### What is required
Your answer should consist only of the lines below from the one with "camera_right=150 camera_up=-5" through the one with "type=missing; before=white wallet;", copied exactly.

### Supplied material
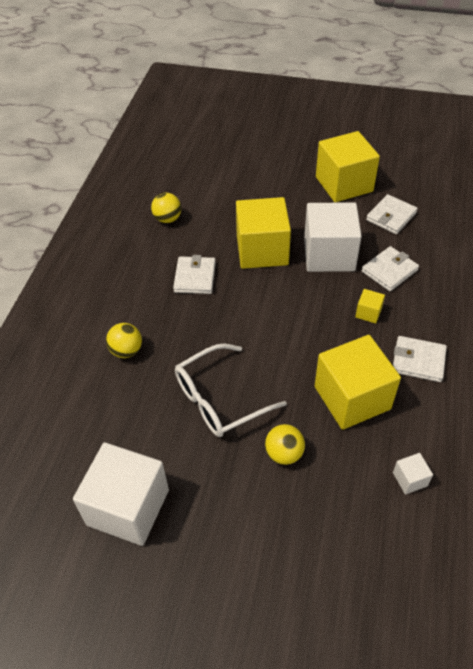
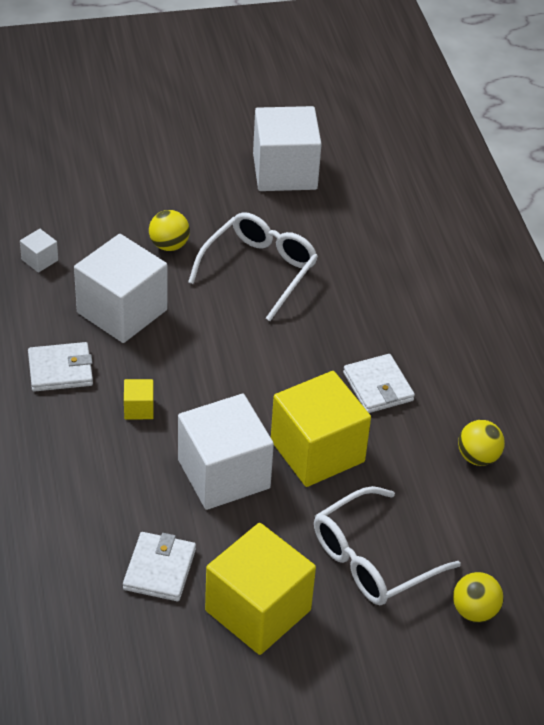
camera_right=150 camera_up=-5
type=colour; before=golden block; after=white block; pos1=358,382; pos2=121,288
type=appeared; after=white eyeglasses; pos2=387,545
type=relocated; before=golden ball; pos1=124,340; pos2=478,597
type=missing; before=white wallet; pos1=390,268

...

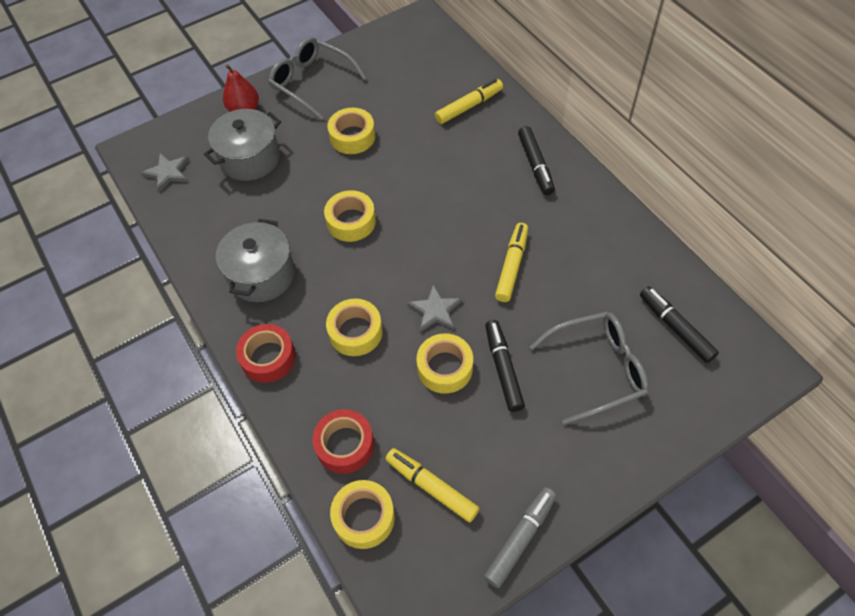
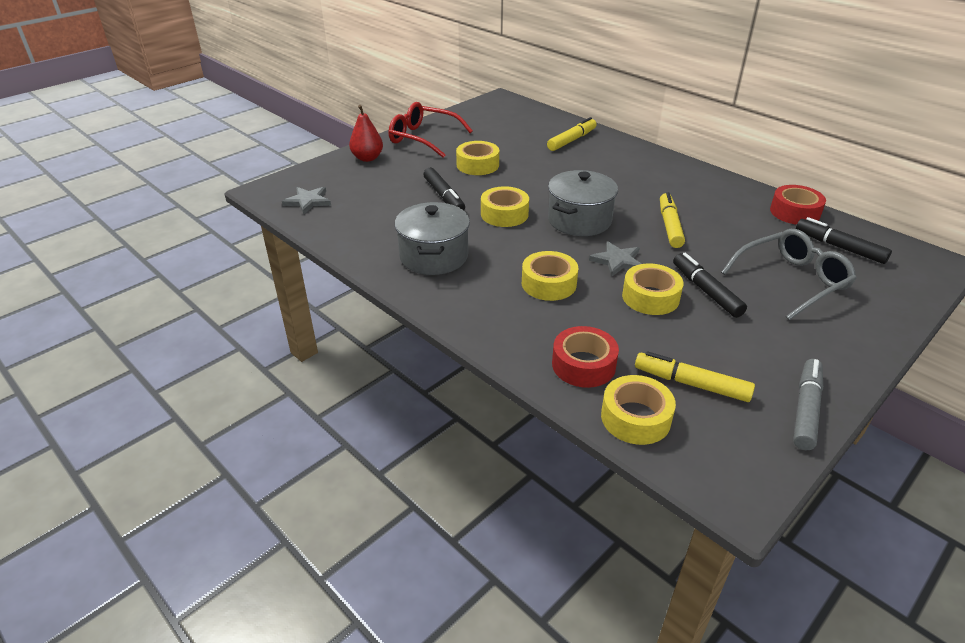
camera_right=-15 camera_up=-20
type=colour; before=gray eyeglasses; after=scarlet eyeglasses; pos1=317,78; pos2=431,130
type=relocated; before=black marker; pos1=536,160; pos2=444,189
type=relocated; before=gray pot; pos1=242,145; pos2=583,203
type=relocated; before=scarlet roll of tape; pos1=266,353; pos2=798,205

### Solved problem
camera_right=150 camera_up=-5
type=colour; before=golden block; after=white block; pos1=358,382; pos2=121,288
type=appeared; after=white eyeglasses; pos2=387,545
type=relocated; before=golden ball; pos1=124,340; pos2=478,597
type=missing; before=white wallet; pos1=390,268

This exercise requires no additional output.